Please print the records below exactly as they are written.

Stored data entries |
*** Block opens ***

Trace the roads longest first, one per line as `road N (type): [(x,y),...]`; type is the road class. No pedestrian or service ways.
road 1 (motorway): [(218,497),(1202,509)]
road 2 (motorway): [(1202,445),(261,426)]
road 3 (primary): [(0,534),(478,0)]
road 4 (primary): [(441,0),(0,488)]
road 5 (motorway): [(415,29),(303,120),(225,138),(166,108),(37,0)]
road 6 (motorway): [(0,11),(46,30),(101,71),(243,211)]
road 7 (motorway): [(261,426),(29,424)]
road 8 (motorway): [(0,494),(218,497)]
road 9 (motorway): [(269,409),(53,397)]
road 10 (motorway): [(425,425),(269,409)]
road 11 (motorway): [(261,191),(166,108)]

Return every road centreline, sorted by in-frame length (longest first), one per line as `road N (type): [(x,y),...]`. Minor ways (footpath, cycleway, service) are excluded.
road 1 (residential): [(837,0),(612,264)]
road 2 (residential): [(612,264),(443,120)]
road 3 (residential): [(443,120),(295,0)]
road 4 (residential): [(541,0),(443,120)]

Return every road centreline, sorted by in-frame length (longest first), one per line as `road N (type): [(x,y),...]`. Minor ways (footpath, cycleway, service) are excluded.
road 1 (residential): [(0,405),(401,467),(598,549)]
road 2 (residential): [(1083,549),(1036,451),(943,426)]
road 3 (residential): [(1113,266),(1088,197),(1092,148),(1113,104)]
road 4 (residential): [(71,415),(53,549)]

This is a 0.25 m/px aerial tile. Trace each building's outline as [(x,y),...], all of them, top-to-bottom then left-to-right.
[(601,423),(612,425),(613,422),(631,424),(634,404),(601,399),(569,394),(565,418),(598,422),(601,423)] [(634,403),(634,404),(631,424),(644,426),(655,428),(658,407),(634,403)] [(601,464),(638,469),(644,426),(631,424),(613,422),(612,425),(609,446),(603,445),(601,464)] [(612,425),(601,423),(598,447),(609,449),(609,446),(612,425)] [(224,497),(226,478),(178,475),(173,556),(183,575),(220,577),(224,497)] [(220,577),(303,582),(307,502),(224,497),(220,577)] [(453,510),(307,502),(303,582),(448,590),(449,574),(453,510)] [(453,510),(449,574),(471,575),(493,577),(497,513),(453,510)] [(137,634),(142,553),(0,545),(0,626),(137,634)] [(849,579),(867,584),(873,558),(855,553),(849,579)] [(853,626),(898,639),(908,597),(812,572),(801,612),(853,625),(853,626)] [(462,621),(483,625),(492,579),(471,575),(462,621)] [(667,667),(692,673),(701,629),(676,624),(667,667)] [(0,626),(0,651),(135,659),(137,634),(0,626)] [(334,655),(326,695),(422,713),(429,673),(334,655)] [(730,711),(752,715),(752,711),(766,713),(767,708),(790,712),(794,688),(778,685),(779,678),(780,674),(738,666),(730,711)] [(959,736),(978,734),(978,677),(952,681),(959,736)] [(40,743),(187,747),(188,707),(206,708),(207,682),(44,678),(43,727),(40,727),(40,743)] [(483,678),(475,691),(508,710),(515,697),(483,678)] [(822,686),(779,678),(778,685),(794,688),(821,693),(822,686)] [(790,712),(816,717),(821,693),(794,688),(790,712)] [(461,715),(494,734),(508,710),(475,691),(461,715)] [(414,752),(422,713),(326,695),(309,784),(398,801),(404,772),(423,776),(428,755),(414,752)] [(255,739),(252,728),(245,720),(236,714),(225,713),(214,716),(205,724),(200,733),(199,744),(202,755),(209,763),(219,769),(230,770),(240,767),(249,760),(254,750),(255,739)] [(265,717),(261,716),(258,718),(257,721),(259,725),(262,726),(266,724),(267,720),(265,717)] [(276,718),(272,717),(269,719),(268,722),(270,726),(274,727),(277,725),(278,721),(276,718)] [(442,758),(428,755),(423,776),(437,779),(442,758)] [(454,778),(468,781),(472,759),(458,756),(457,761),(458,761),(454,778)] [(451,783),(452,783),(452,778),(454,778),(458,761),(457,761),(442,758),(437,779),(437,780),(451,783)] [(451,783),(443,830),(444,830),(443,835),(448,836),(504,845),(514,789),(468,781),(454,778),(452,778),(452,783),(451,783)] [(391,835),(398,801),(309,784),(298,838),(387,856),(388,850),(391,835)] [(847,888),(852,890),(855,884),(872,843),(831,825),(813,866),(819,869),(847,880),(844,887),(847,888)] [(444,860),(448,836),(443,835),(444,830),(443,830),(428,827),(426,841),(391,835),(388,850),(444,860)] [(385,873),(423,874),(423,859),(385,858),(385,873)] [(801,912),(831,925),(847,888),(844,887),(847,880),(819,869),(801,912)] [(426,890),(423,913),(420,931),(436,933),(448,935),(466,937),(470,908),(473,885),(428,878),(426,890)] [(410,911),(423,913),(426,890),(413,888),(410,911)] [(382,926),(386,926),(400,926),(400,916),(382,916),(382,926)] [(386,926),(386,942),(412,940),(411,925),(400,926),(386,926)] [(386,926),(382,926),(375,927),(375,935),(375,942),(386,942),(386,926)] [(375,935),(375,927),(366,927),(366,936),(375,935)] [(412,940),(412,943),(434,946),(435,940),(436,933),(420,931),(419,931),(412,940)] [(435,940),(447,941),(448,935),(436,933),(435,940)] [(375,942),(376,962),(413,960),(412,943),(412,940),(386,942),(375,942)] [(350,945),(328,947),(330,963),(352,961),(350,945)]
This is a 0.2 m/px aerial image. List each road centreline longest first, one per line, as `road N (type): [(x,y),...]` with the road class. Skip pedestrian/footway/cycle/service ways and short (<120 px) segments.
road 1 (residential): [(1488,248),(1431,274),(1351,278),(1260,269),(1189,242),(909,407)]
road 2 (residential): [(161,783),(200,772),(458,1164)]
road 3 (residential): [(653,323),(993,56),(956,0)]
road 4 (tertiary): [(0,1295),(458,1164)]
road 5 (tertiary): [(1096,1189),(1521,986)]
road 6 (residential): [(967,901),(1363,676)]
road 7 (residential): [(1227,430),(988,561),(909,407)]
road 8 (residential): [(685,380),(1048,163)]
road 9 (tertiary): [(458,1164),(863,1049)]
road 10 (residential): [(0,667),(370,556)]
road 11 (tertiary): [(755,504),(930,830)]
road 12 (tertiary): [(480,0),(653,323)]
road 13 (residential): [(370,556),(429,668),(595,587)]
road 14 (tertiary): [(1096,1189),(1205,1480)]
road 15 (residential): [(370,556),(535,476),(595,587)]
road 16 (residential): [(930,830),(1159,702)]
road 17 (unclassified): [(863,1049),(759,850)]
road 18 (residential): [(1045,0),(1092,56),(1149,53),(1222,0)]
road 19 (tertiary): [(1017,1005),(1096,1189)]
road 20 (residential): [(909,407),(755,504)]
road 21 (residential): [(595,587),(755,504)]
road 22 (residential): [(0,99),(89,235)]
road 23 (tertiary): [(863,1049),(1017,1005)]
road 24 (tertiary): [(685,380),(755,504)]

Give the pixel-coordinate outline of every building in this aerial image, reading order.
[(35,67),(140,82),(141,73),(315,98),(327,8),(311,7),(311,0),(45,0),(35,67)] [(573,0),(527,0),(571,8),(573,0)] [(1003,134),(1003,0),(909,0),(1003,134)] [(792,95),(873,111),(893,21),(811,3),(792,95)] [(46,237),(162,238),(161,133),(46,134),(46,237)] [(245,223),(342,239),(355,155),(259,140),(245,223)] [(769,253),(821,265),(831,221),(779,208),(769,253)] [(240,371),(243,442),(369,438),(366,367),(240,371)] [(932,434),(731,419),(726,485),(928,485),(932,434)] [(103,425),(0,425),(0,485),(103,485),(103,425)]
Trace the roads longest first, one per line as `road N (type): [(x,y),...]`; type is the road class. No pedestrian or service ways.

*** Block closes ***

Answer to the exercise |
Trace the roads longest first, one per line as `road N (type): [(x,y),...]`; type is the road class. No pedestrian or service ways.
road 1 (motorway): [(218,497),(1202,509)]
road 2 (motorway): [(1202,445),(261,426)]
road 3 (primary): [(0,534),(478,0)]
road 4 (primary): [(441,0),(0,488)]
road 5 (motorway): [(415,29),(303,120),(225,138),(166,108),(37,0)]
road 6 (motorway): [(0,11),(46,30),(101,71),(243,211)]
road 7 (motorway): [(261,426),(29,424)]
road 8 (motorway): [(0,494),(218,497)]
road 9 (motorway): [(269,409),(53,397)]
road 10 (motorway): [(425,425),(269,409)]
road 11 (motorway): [(261,191),(166,108)]

Return every road centreline, sorted by in-frame length (longest first), one per line as `road N (type): [(x,y),...]`. Minor ways (footpath, cycleway, service) are excluded.
road 1 (residential): [(837,0),(612,264)]
road 2 (residential): [(612,264),(443,120)]
road 3 (residential): [(443,120),(295,0)]
road 4 (residential): [(541,0),(443,120)]

Return every road centreline, sorted by in-frame length (longest first), one per line as `road N (type): [(x,y),...]`. Minor ways (footpath, cycleway, service) are excluded.
road 1 (residential): [(0,405),(401,467),(598,549)]
road 2 (residential): [(1083,549),(1036,451),(943,426)]
road 3 (residential): [(1113,266),(1088,197),(1092,148),(1113,104)]
road 4 (residential): [(71,415),(53,549)]

This is a 0.25 m/px aerial tile. Trace each building's outline as [(x,y),...], all of them, top-to-bottom then left-to-right.
[(601,423),(612,425),(613,422),(631,424),(634,404),(601,399),(569,394),(565,418),(598,422),(601,423)] [(634,403),(634,404),(631,424),(644,426),(655,428),(658,407),(634,403)] [(601,464),(638,469),(644,426),(631,424),(613,422),(612,425),(609,446),(603,445),(601,464)] [(612,425),(601,423),(598,447),(609,449),(609,446),(612,425)] [(224,497),(226,478),(178,475),(173,556),(183,575),(220,577),(224,497)] [(220,577),(303,582),(307,502),(224,497),(220,577)] [(453,510),(307,502),(303,582),(448,590),(449,574),(453,510)] [(453,510),(449,574),(471,575),(493,577),(497,513),(453,510)] [(137,634),(142,553),(0,545),(0,626),(137,634)] [(849,579),(867,584),(873,558),(855,553),(849,579)] [(853,626),(898,639),(908,597),(812,572),(801,612),(853,625),(853,626)] [(462,621),(483,625),(492,579),(471,575),(462,621)] [(667,667),(692,673),(701,629),(676,624),(667,667)] [(0,626),(0,651),(135,659),(137,634),(0,626)] [(334,655),(326,695),(422,713),(429,673),(334,655)] [(730,711),(752,715),(752,711),(766,713),(767,708),(790,712),(794,688),(778,685),(779,678),(780,674),(738,666),(730,711)] [(959,736),(978,734),(978,677),(952,681),(959,736)] [(40,743),(187,747),(188,707),(206,708),(207,682),(44,678),(43,727),(40,727),(40,743)] [(483,678),(475,691),(508,710),(515,697),(483,678)] [(822,686),(779,678),(778,685),(794,688),(821,693),(822,686)] [(790,712),(816,717),(821,693),(794,688),(790,712)] [(461,715),(494,734),(508,710),(475,691),(461,715)] [(414,752),(422,713),(326,695),(309,784),(398,801),(404,772),(423,776),(428,755),(414,752)] [(255,739),(252,728),(245,720),(236,714),(225,713),(214,716),(205,724),(200,733),(199,744),(202,755),(209,763),(219,769),(230,770),(240,767),(249,760),(254,750),(255,739)] [(265,717),(261,716),(258,718),(257,721),(259,725),(262,726),(266,724),(267,720),(265,717)] [(276,718),(272,717),(269,719),(268,722),(270,726),(274,727),(277,725),(278,721),(276,718)] [(442,758),(428,755),(423,776),(437,779),(442,758)] [(454,778),(468,781),(472,759),(458,756),(457,761),(458,761),(454,778)] [(451,783),(452,783),(452,778),(454,778),(458,761),(457,761),(442,758),(437,779),(437,780),(451,783)] [(451,783),(443,830),(444,830),(443,835),(448,836),(504,845),(514,789),(468,781),(454,778),(452,778),(452,783),(451,783)] [(391,835),(398,801),(309,784),(298,838),(387,856),(388,850),(391,835)] [(847,888),(852,890),(855,884),(872,843),(831,825),(813,866),(819,869),(847,880),(844,887),(847,888)] [(444,860),(448,836),(443,835),(444,830),(443,830),(428,827),(426,841),(391,835),(388,850),(444,860)] [(385,873),(423,874),(423,859),(385,858),(385,873)] [(801,912),(831,925),(847,888),(844,887),(847,880),(819,869),(801,912)] [(426,890),(423,913),(420,931),(436,933),(448,935),(466,937),(470,908),(473,885),(428,878),(426,890)] [(410,911),(423,913),(426,890),(413,888),(410,911)] [(382,926),(386,926),(400,926),(400,916),(382,916),(382,926)] [(386,926),(386,942),(412,940),(411,925),(400,926),(386,926)] [(386,926),(382,926),(375,927),(375,935),(375,942),(386,942),(386,926)] [(375,935),(375,927),(366,927),(366,936),(375,935)] [(412,940),(412,943),(434,946),(435,940),(436,933),(420,931),(419,931),(412,940)] [(435,940),(447,941),(448,935),(436,933),(435,940)] [(375,942),(376,962),(413,960),(412,943),(412,940),(386,942),(375,942)] [(350,945),(328,947),(330,963),(352,961),(350,945)]
This is a 0.2 m/px aerial image. List each road centreline longest first, one per line, as `road N (type): [(x,y),...]` with the road class. Skip pedestrian/footway/cycle/service ways and short (<120 px) segments.
road 1 (residential): [(1488,248),(1431,274),(1351,278),(1260,269),(1189,242),(909,407)]
road 2 (residential): [(161,783),(200,772),(458,1164)]
road 3 (residential): [(653,323),(993,56),(956,0)]
road 4 (tertiary): [(0,1295),(458,1164)]
road 5 (tertiary): [(1096,1189),(1521,986)]
road 6 (residential): [(967,901),(1363,676)]
road 7 (residential): [(1227,430),(988,561),(909,407)]
road 8 (residential): [(685,380),(1048,163)]
road 9 (tertiary): [(458,1164),(863,1049)]
road 10 (residential): [(0,667),(370,556)]
road 11 (tertiary): [(755,504),(930,830)]
road 12 (tertiary): [(480,0),(653,323)]
road 13 (residential): [(370,556),(429,668),(595,587)]
road 14 (tertiary): [(1096,1189),(1205,1480)]
road 15 (residential): [(370,556),(535,476),(595,587)]
road 16 (residential): [(930,830),(1159,702)]
road 17 (unclassified): [(863,1049),(759,850)]
road 18 (residential): [(1045,0),(1092,56),(1149,53),(1222,0)]
road 19 (tertiary): [(1017,1005),(1096,1189)]
road 20 (residential): [(909,407),(755,504)]
road 21 (residential): [(595,587),(755,504)]
road 22 (residential): [(0,99),(89,235)]
road 23 (tertiary): [(863,1049),(1017,1005)]
road 24 (tertiary): [(685,380),(755,504)]

Give the pixel-coordinate outline of every building in this aerial image, reading order.
[(35,67),(140,82),(141,73),(315,98),(327,8),(311,7),(311,0),(45,0),(35,67)] [(573,0),(527,0),(571,8),(573,0)] [(1003,134),(1003,0),(909,0),(1003,134)] [(792,95),(873,111),(893,21),(811,3),(792,95)] [(46,237),(162,238),(161,133),(46,134),(46,237)] [(245,223),(342,239),(355,155),(259,140),(245,223)] [(769,253),(821,265),(831,221),(779,208),(769,253)] [(240,371),(243,442),(369,438),(366,367),(240,371)] [(932,434),(731,419),(726,485),(928,485),(932,434)] [(103,425),(0,425),(0,485),(103,485),(103,425)]
Trace the roads longest first, one per line as `road N (type): [(x,y),...]`; type is the road class. No pedestrian or service ways.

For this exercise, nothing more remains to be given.